- Your objective -
Sort through the material below and copy each line with "camera".
Top of Information provided
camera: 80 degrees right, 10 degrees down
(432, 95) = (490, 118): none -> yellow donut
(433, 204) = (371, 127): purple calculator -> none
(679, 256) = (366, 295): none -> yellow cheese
Bottom of Information provided
Top of Information provided
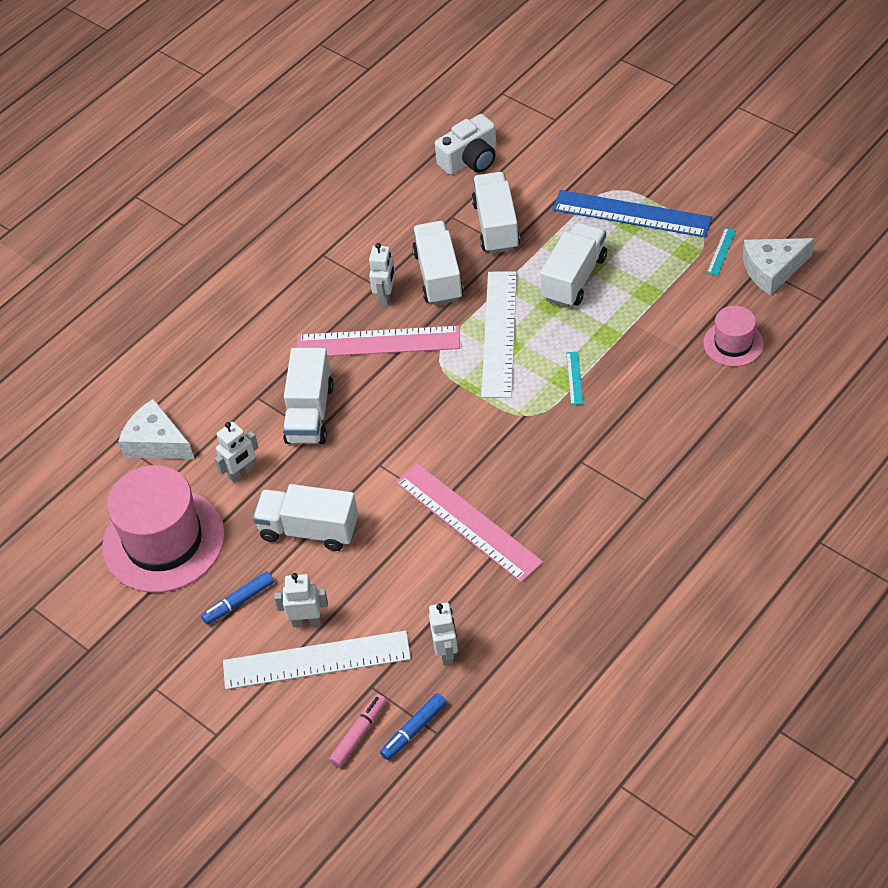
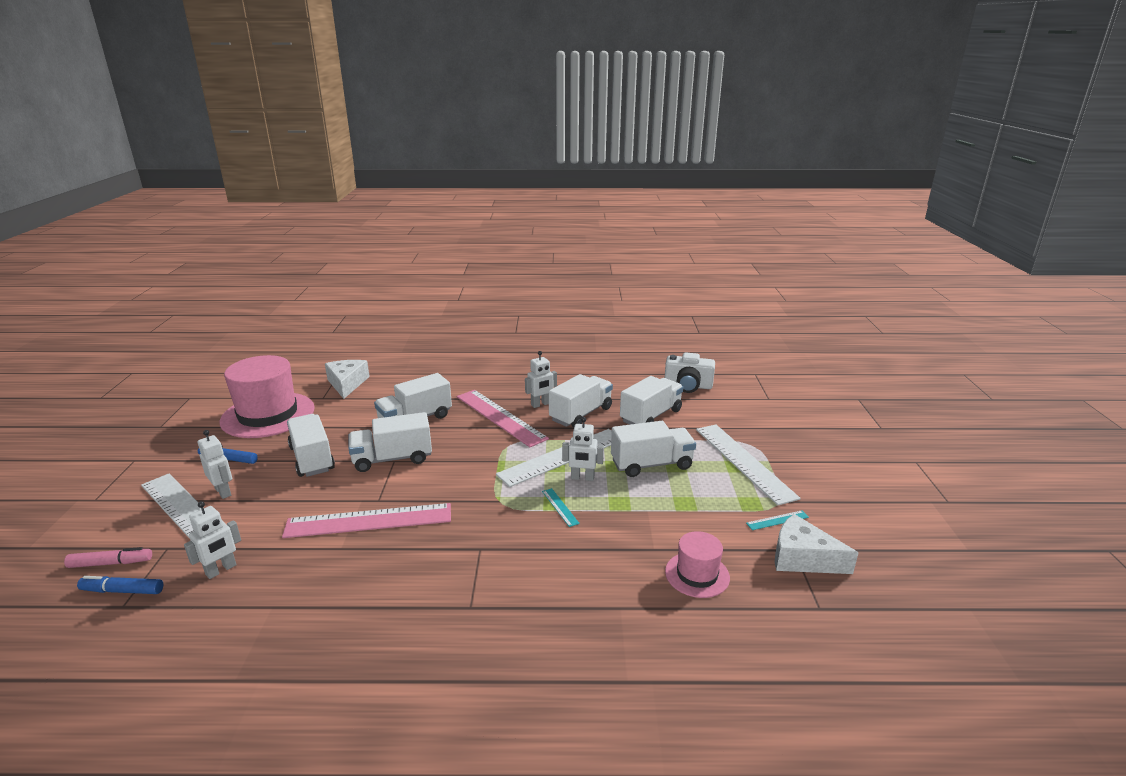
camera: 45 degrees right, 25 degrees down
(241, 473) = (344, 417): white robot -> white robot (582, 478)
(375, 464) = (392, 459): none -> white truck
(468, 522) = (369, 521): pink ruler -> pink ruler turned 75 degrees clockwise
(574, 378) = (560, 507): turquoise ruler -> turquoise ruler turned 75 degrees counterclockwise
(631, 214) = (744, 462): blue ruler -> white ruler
Bottom of Information provided
- Response -
camera: 80 degrees right, 10 degrees down
camera: 45 degrees right, 25 degrees down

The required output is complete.